Your task:
Only the lines from the opening of the material through the one containing "U113: none -> buffer CD4050 (in W8, out T9)" should be reproduced, each exactly as it stands.

Given records:
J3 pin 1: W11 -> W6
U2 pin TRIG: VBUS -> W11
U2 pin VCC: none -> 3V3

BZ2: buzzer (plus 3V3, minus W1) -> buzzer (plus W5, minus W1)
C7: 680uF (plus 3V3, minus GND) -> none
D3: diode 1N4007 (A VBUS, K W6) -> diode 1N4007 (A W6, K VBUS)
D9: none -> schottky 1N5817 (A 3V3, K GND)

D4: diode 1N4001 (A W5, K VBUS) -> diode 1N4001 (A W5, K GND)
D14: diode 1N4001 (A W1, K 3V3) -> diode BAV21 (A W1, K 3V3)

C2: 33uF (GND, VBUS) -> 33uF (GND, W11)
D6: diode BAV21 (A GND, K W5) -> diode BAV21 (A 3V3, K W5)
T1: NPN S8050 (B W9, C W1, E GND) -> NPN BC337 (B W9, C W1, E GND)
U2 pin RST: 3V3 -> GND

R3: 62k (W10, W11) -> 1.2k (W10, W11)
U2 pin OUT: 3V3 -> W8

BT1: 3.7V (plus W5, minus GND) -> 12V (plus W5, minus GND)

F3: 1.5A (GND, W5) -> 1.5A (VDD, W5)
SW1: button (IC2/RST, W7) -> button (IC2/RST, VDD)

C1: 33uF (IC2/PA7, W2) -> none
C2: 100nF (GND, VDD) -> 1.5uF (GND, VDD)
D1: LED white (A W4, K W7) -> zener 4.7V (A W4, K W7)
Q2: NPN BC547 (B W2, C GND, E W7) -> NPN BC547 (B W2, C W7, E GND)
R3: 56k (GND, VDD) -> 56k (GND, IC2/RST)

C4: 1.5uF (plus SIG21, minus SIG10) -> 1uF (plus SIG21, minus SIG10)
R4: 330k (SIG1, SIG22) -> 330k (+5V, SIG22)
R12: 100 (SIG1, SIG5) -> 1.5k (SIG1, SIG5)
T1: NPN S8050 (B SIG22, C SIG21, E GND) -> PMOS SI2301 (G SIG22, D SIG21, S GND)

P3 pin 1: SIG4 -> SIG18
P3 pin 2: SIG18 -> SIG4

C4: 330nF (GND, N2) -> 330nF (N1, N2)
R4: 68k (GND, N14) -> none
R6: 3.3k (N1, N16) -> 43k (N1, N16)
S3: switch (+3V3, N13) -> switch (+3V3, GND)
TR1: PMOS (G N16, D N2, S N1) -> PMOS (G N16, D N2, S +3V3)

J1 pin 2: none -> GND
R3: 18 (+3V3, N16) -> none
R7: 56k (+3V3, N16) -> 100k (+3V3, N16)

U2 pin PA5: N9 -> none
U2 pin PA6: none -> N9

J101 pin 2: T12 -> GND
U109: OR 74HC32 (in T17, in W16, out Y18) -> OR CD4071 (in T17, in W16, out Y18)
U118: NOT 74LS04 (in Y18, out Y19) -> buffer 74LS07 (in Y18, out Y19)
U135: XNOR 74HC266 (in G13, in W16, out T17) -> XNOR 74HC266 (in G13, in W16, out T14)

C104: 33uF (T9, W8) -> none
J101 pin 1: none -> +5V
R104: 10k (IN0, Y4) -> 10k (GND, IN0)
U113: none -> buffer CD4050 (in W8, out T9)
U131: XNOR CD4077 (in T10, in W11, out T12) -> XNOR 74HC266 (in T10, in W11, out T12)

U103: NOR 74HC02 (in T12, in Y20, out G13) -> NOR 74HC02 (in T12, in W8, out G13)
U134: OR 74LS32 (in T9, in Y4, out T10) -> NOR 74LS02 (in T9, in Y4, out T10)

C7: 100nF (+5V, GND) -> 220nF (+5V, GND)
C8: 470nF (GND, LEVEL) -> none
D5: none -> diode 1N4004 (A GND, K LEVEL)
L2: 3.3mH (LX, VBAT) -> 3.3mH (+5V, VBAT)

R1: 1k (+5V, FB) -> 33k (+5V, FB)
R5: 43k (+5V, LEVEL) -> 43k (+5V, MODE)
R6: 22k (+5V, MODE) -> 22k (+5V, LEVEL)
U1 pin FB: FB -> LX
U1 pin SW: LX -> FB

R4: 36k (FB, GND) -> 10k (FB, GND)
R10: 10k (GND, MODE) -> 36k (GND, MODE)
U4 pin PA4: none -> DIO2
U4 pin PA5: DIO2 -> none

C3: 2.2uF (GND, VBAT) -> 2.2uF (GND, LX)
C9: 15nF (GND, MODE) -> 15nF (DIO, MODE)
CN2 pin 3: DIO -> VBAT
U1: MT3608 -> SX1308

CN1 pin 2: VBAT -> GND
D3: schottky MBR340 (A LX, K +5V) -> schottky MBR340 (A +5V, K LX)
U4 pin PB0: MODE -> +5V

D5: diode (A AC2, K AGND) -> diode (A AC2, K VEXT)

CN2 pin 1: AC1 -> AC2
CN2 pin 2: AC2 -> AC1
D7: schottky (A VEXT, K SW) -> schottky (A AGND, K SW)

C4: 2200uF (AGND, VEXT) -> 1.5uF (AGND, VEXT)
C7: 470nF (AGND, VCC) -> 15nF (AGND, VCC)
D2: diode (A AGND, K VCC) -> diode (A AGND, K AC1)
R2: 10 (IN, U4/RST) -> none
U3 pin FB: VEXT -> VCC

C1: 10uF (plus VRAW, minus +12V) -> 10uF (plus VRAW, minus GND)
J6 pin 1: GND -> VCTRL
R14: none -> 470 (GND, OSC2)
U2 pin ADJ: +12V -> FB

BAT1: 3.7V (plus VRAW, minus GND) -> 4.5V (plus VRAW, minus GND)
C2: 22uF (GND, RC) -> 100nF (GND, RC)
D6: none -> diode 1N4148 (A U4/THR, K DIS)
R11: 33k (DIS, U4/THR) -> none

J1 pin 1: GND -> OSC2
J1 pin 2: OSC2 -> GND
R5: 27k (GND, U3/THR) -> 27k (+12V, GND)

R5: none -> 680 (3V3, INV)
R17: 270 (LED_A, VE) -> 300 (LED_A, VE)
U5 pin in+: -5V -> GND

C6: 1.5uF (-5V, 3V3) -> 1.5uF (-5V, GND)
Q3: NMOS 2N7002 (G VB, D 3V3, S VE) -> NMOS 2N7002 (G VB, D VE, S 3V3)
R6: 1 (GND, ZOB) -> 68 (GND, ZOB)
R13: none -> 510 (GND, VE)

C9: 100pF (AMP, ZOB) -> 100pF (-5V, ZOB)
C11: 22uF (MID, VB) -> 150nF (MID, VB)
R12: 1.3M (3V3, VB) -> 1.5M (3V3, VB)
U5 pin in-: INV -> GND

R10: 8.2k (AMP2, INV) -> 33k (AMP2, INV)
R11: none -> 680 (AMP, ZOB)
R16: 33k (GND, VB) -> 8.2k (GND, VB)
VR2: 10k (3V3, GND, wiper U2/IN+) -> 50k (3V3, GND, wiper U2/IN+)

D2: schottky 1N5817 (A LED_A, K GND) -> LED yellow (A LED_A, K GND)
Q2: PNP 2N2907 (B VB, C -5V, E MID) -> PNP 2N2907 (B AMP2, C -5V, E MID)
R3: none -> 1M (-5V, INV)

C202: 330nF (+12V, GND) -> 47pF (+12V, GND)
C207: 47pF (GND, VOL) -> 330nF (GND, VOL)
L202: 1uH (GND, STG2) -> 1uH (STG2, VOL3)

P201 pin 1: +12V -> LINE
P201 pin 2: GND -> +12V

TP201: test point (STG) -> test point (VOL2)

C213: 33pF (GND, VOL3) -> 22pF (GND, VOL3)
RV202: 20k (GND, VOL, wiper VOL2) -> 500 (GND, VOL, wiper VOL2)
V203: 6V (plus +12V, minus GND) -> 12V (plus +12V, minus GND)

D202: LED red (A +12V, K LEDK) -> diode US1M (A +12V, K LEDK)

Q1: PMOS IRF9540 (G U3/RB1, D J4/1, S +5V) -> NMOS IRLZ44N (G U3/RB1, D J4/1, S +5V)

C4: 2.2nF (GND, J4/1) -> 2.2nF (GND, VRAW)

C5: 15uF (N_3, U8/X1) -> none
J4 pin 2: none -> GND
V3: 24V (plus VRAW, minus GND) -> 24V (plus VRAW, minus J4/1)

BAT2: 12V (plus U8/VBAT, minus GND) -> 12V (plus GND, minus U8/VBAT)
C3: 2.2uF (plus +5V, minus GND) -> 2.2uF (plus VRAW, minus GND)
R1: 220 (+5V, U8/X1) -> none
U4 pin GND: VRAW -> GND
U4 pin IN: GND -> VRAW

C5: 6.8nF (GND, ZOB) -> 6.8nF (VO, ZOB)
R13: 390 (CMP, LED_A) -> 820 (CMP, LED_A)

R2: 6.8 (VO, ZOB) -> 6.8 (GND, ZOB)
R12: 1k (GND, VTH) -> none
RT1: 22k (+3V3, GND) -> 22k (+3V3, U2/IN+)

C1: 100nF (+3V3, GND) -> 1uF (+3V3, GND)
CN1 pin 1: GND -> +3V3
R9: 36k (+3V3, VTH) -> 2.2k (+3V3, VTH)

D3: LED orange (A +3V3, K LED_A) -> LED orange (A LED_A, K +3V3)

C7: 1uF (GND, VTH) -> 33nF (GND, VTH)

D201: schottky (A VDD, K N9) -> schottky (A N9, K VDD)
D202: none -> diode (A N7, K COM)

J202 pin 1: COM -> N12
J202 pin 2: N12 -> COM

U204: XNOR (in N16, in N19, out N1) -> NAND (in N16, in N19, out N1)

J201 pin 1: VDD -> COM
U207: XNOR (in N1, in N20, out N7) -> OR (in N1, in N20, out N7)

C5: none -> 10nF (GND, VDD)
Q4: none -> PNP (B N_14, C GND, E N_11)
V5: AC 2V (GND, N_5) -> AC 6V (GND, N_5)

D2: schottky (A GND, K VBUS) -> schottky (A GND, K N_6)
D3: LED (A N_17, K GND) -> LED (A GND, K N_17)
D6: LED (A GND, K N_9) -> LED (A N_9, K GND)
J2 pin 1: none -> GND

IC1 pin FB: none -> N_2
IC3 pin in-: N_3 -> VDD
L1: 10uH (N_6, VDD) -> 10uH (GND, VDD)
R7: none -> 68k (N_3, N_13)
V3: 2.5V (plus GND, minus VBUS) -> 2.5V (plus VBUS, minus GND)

Answer space:
J3 pin 1: W11 -> W6
U2 pin TRIG: VBUS -> W11
U2 pin VCC: none -> 3V3

BZ2: buzzer (plus 3V3, minus W1) -> buzzer (plus W5, minus W1)
C7: 680uF (plus 3V3, minus GND) -> none
D3: diode 1N4007 (A VBUS, K W6) -> diode 1N4007 (A W6, K VBUS)
D9: none -> schottky 1N5817 (A 3V3, K GND)

D4: diode 1N4001 (A W5, K VBUS) -> diode 1N4001 (A W5, K GND)
D14: diode 1N4001 (A W1, K 3V3) -> diode BAV21 (A W1, K 3V3)

C2: 33uF (GND, VBUS) -> 33uF (GND, W11)
D6: diode BAV21 (A GND, K W5) -> diode BAV21 (A 3V3, K W5)
T1: NPN S8050 (B W9, C W1, E GND) -> NPN BC337 (B W9, C W1, E GND)
U2 pin RST: 3V3 -> GND

R3: 62k (W10, W11) -> 1.2k (W10, W11)
U2 pin OUT: 3V3 -> W8

BT1: 3.7V (plus W5, minus GND) -> 12V (plus W5, minus GND)

F3: 1.5A (GND, W5) -> 1.5A (VDD, W5)
SW1: button (IC2/RST, W7) -> button (IC2/RST, VDD)

C1: 33uF (IC2/PA7, W2) -> none
C2: 100nF (GND, VDD) -> 1.5uF (GND, VDD)
D1: LED white (A W4, K W7) -> zener 4.7V (A W4, K W7)
Q2: NPN BC547 (B W2, C GND, E W7) -> NPN BC547 (B W2, C W7, E GND)
R3: 56k (GND, VDD) -> 56k (GND, IC2/RST)

C4: 1.5uF (plus SIG21, minus SIG10) -> 1uF (plus SIG21, minus SIG10)
R4: 330k (SIG1, SIG22) -> 330k (+5V, SIG22)
R12: 100 (SIG1, SIG5) -> 1.5k (SIG1, SIG5)
T1: NPN S8050 (B SIG22, C SIG21, E GND) -> PMOS SI2301 (G SIG22, D SIG21, S GND)

P3 pin 1: SIG4 -> SIG18
P3 pin 2: SIG18 -> SIG4

C4: 330nF (GND, N2) -> 330nF (N1, N2)
R4: 68k (GND, N14) -> none
R6: 3.3k (N1, N16) -> 43k (N1, N16)
S3: switch (+3V3, N13) -> switch (+3V3, GND)
TR1: PMOS (G N16, D N2, S N1) -> PMOS (G N16, D N2, S +3V3)

J1 pin 2: none -> GND
R3: 18 (+3V3, N16) -> none
R7: 56k (+3V3, N16) -> 100k (+3V3, N16)

U2 pin PA5: N9 -> none
U2 pin PA6: none -> N9

J101 pin 2: T12 -> GND
U109: OR 74HC32 (in T17, in W16, out Y18) -> OR CD4071 (in T17, in W16, out Y18)
U118: NOT 74LS04 (in Y18, out Y19) -> buffer 74LS07 (in Y18, out Y19)
U135: XNOR 74HC266 (in G13, in W16, out T17) -> XNOR 74HC266 (in G13, in W16, out T14)

C104: 33uF (T9, W8) -> none
J101 pin 1: none -> +5V
R104: 10k (IN0, Y4) -> 10k (GND, IN0)
U113: none -> buffer CD4050 (in W8, out T9)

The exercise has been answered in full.